SUPPLIED DATA
-=-=-

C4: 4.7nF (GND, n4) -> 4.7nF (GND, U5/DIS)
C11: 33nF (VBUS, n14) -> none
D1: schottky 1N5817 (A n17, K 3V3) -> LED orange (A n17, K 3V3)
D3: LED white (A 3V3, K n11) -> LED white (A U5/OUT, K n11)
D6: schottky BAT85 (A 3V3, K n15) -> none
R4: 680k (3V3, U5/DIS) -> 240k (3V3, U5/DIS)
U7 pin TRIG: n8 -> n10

-=-=-

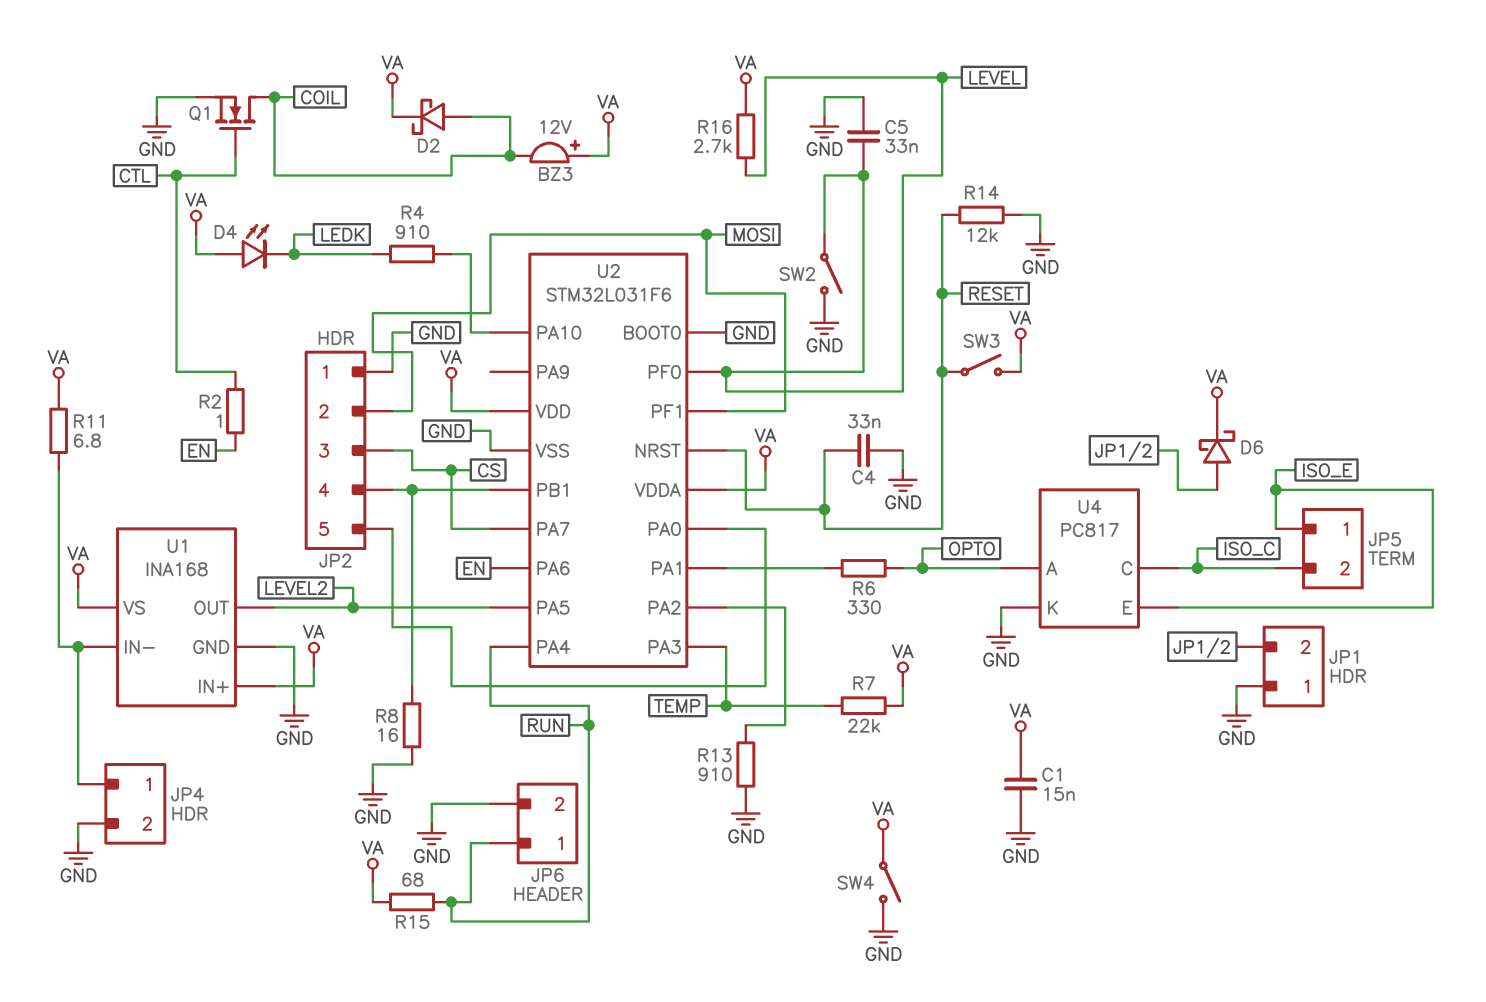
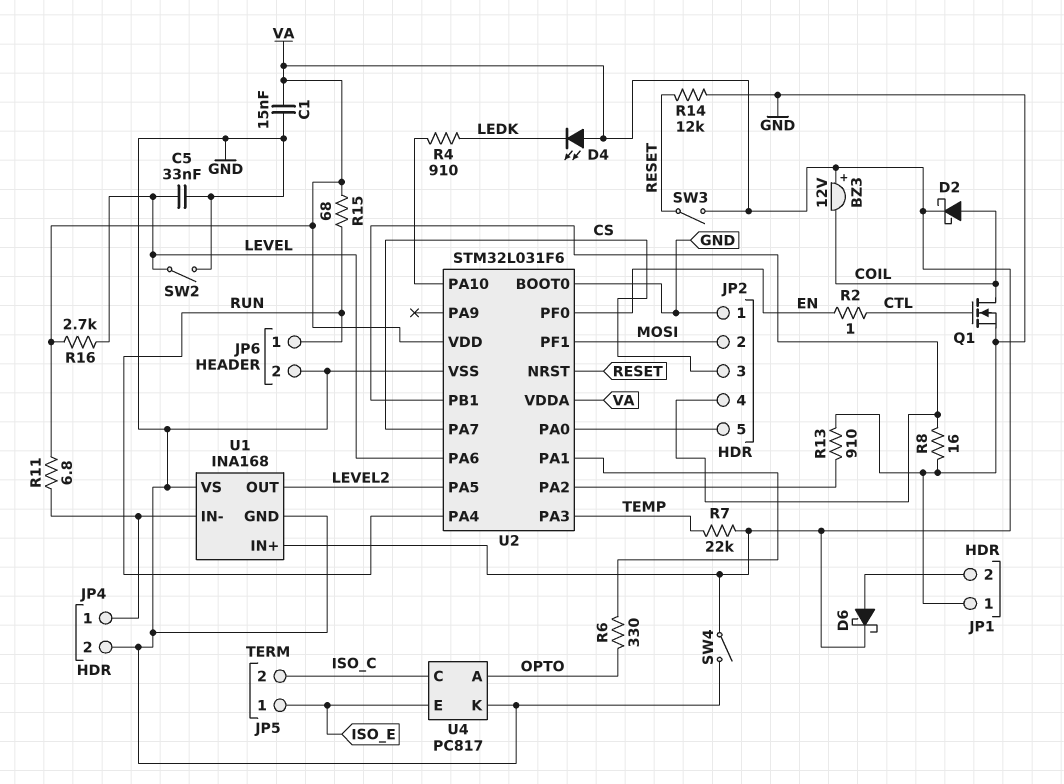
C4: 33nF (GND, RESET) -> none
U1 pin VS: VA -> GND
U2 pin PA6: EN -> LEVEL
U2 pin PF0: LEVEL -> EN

-=-=-

PROBLEM STATEMENT
From the entries above, print the lines beginning at the one with "C4: 4.7nF (GND, n4) -> 4.7nF (GND, U5/DIS)" and stopping after the one with "U7 pin TRIG: n8 -> n10", exactly as written and with nothing else.

WORKED SOLUTION
C4: 4.7nF (GND, n4) -> 4.7nF (GND, U5/DIS)
C11: 33nF (VBUS, n14) -> none
D1: schottky 1N5817 (A n17, K 3V3) -> LED orange (A n17, K 3V3)
D3: LED white (A 3V3, K n11) -> LED white (A U5/OUT, K n11)
D6: schottky BAT85 (A 3V3, K n15) -> none
R4: 680k (3V3, U5/DIS) -> 240k (3V3, U5/DIS)
U7 pin TRIG: n8 -> n10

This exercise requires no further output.